- _Items listed in a dataset_:
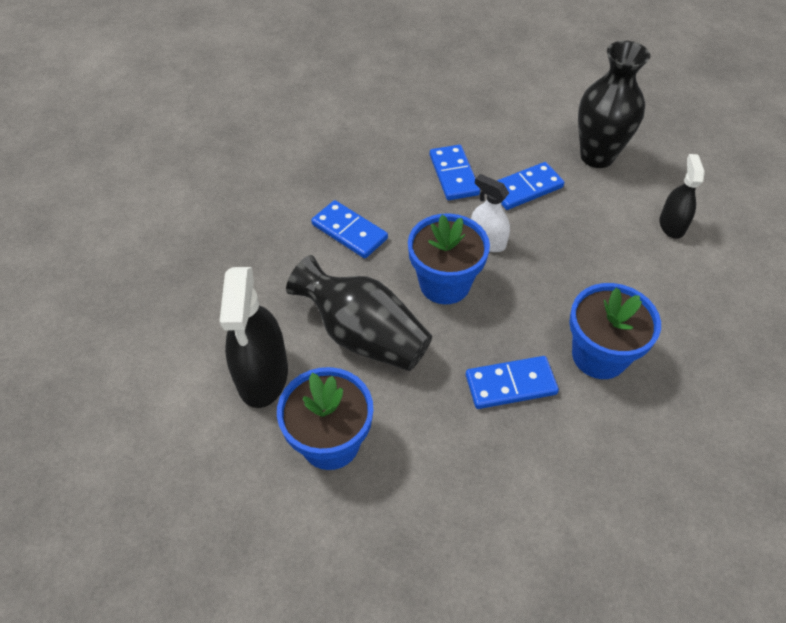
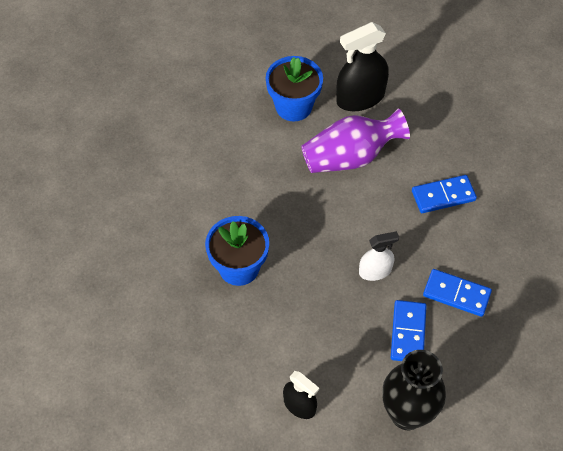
camera: 125 degrees right, 5 degrees up
(262, 375) = (360, 98): black spray bottle -> black spray bottle turned 60 degrees counterclockwise
(363, 335) = (350, 157): black vase -> purple vase
(444, 284) = (357, 222): blue flower pot -> none
(510, 384) = (259, 207): blue domino -> none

- _Problem statement_:
The answer must be the lines from the one containing "(444, 284) = (357, 222): blue" through the last line of the records, written out exactly; please include nothing more.

- _Solution to the problem_:
(444, 284) = (357, 222): blue flower pot -> none
(510, 384) = (259, 207): blue domino -> none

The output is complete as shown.